• _Exercise description_: Please report how many lines in the records below contain "ellipse". Reply with the number alone.

- Opening Delimiter -

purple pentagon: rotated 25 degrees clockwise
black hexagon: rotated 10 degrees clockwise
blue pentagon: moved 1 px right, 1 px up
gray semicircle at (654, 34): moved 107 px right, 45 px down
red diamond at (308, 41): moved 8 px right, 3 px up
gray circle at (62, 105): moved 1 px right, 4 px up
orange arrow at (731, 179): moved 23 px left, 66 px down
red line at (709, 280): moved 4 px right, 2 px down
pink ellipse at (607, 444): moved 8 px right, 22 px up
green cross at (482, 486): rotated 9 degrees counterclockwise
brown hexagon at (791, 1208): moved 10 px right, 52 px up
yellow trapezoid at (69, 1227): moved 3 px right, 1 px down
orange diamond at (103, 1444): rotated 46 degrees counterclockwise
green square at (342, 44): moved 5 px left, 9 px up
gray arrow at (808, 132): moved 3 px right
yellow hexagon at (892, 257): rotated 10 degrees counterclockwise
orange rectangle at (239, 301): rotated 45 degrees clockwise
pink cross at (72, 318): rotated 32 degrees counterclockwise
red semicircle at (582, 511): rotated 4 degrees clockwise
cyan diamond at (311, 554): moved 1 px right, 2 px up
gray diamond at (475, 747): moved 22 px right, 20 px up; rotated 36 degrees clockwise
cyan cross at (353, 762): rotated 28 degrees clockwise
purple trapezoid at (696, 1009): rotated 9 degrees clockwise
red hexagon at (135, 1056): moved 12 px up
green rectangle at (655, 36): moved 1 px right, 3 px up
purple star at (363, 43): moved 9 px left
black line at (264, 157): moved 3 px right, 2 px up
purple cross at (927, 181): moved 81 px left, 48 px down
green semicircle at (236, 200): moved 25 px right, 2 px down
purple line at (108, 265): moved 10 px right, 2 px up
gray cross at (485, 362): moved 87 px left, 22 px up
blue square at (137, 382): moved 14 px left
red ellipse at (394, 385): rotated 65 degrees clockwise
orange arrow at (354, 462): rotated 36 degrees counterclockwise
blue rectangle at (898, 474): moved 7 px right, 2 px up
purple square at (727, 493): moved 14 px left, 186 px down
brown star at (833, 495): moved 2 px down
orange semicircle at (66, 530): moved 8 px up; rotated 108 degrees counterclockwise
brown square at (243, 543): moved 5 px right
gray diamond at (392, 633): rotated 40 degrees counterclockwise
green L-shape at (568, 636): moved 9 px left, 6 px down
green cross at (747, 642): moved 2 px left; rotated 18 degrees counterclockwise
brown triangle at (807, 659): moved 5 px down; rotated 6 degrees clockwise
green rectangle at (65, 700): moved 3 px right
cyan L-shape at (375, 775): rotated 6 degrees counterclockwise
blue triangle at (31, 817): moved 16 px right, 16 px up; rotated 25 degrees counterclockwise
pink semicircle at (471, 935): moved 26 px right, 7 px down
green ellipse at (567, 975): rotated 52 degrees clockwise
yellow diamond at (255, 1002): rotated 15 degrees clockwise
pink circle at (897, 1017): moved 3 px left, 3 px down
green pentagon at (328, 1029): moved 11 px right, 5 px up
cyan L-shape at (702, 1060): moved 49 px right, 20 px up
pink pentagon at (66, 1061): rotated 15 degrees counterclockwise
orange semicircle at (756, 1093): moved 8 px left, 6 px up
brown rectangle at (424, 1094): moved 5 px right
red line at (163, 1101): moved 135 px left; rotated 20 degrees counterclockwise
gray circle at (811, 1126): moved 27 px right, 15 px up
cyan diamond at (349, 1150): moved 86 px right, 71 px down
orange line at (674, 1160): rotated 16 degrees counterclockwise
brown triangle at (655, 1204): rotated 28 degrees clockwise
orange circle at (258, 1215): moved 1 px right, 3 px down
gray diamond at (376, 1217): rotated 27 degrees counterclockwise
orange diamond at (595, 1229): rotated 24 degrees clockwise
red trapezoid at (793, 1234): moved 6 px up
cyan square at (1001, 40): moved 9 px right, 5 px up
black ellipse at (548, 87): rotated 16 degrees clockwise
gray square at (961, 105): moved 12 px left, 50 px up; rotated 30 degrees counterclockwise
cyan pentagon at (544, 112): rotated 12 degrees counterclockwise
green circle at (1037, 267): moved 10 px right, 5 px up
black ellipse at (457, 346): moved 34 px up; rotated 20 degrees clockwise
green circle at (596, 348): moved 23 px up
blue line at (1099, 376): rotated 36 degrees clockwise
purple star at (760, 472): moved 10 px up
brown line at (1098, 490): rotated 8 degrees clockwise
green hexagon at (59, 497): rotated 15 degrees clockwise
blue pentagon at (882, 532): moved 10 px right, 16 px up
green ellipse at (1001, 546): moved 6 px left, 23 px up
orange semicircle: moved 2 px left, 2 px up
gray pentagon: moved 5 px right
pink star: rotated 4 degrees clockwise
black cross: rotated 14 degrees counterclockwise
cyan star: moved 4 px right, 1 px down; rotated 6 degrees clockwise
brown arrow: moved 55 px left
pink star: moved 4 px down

- Closing Delimiter -

• _Result for this task_: 6